• [Task requirements]:
Look through the material below and copy every line containing the word "camera".

• [Input]:
▬▬▬▬▬▬

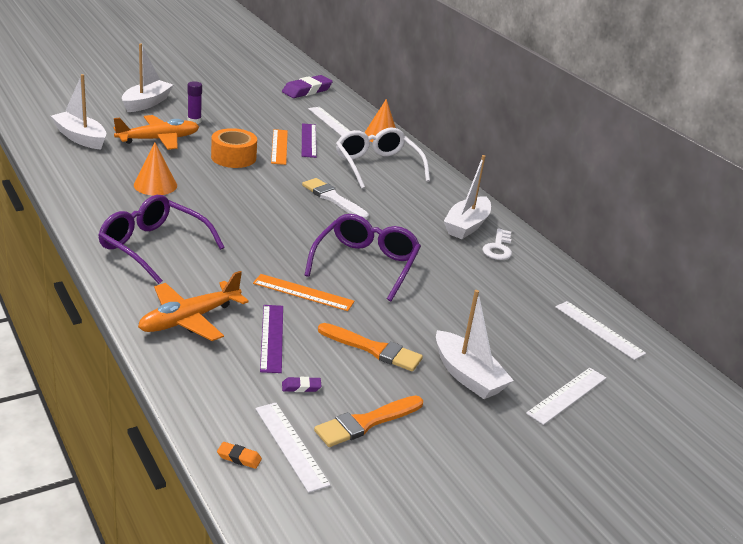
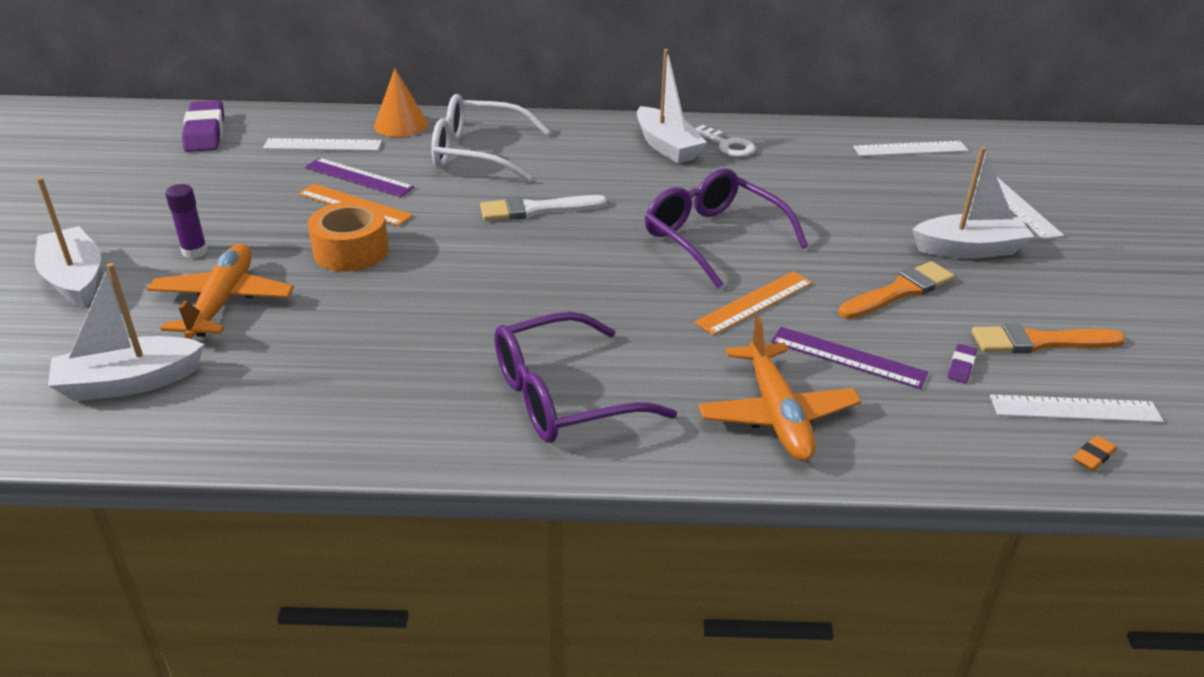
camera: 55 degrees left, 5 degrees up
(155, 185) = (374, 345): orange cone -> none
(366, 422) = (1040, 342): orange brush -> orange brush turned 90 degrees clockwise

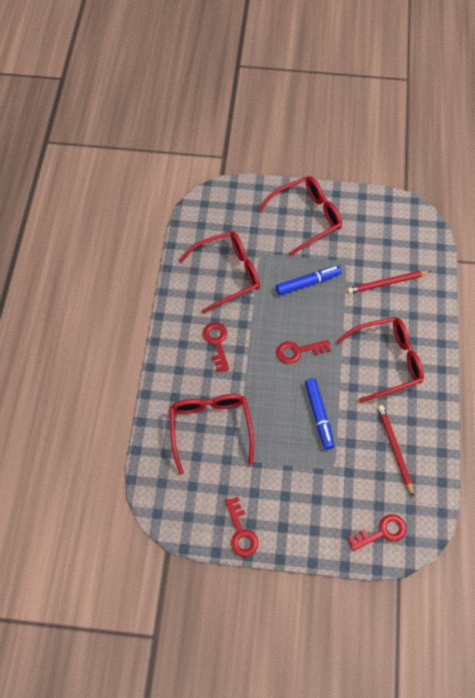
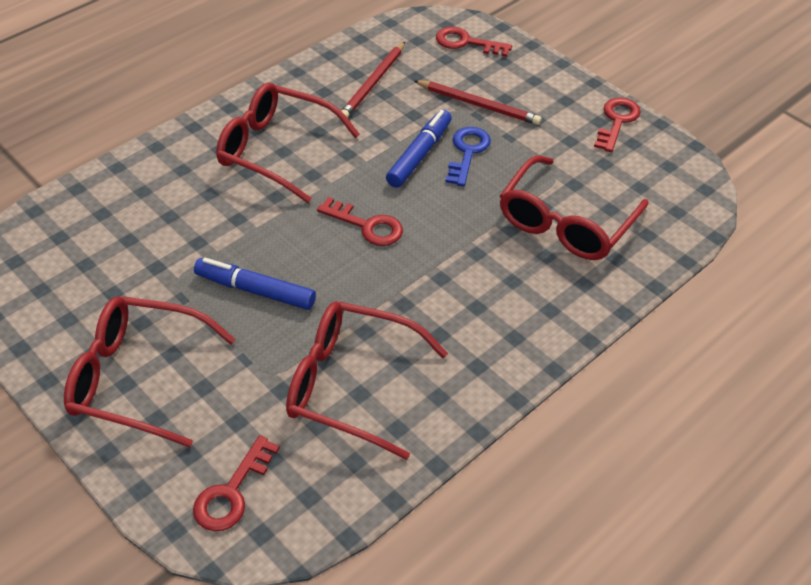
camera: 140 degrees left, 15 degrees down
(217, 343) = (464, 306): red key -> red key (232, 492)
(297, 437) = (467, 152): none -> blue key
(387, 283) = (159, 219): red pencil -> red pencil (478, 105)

▬▬▬▬▬▬

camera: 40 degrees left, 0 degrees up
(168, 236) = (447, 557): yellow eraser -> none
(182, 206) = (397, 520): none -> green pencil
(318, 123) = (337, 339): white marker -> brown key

▬▬▬▬▬▬

• [Answer for the task]:
camera: 55 degrees left, 5 degrees up
camera: 140 degrees left, 15 degrees down
camera: 40 degrees left, 0 degrees up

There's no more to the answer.